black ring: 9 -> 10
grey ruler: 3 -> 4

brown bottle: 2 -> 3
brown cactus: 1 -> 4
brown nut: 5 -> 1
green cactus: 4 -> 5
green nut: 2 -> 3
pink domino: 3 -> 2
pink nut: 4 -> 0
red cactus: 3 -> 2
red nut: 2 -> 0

════════════════

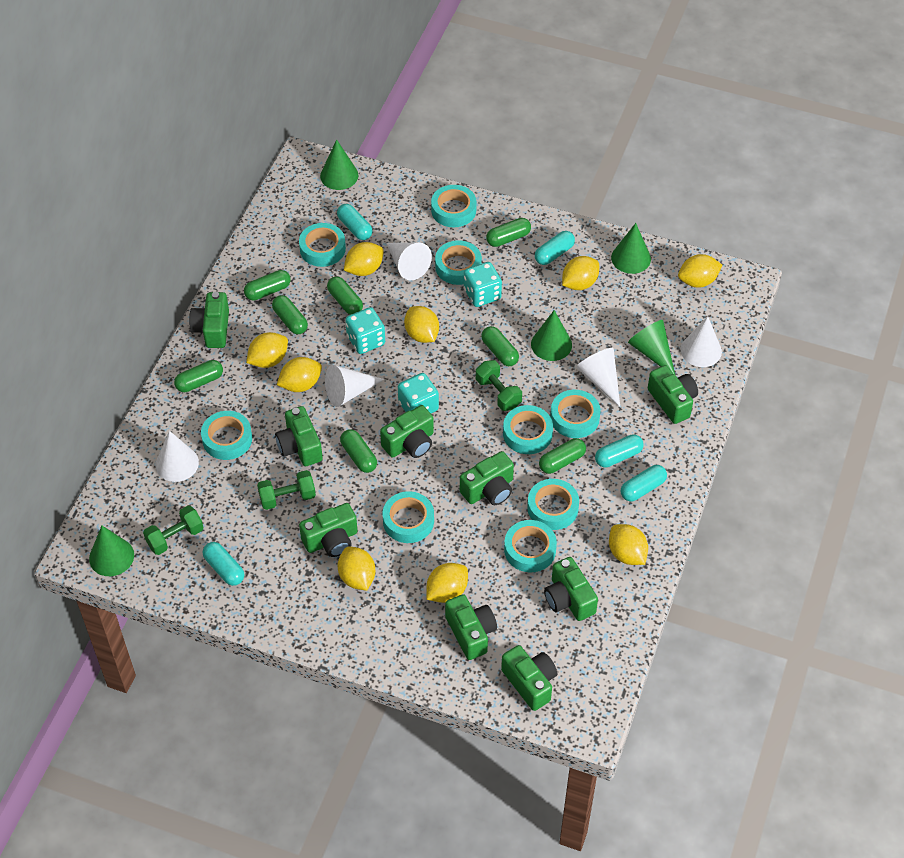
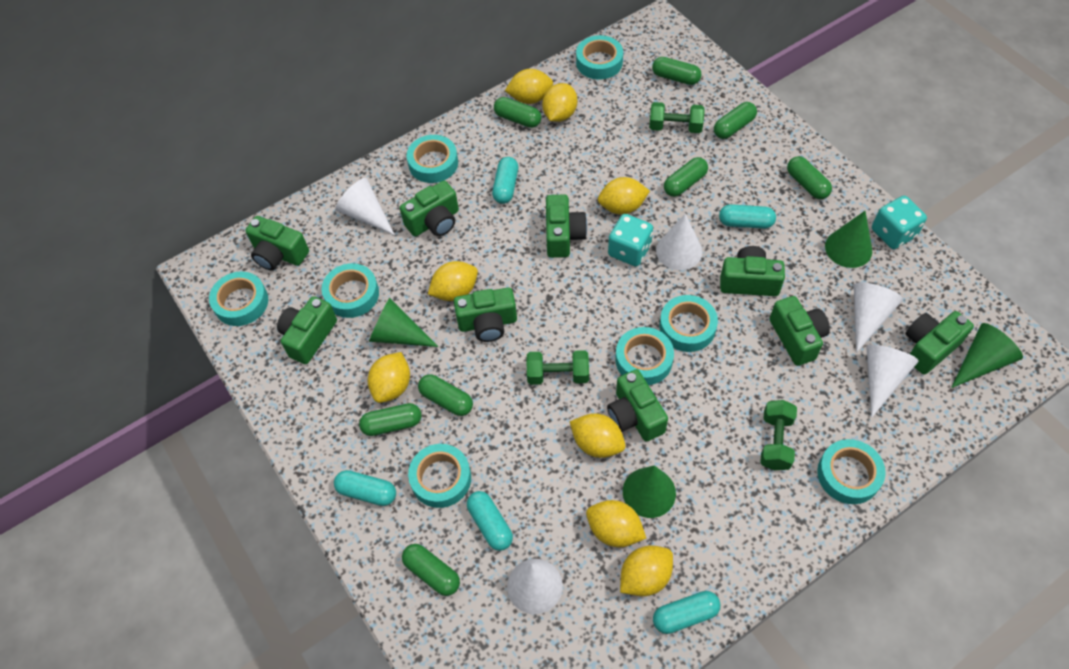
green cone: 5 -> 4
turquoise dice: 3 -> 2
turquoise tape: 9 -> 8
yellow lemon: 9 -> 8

════════════════

Taking the material above, extract exactly and only the lines from the line with "black ring: 9 -> 10" to the line with "red nut: 2 -> 0", inclusive of both.

black ring: 9 -> 10
grey ruler: 3 -> 4

brown bottle: 2 -> 3
brown cactus: 1 -> 4
brown nut: 5 -> 1
green cactus: 4 -> 5
green nut: 2 -> 3
pink domino: 3 -> 2
pink nut: 4 -> 0
red cactus: 3 -> 2
red nut: 2 -> 0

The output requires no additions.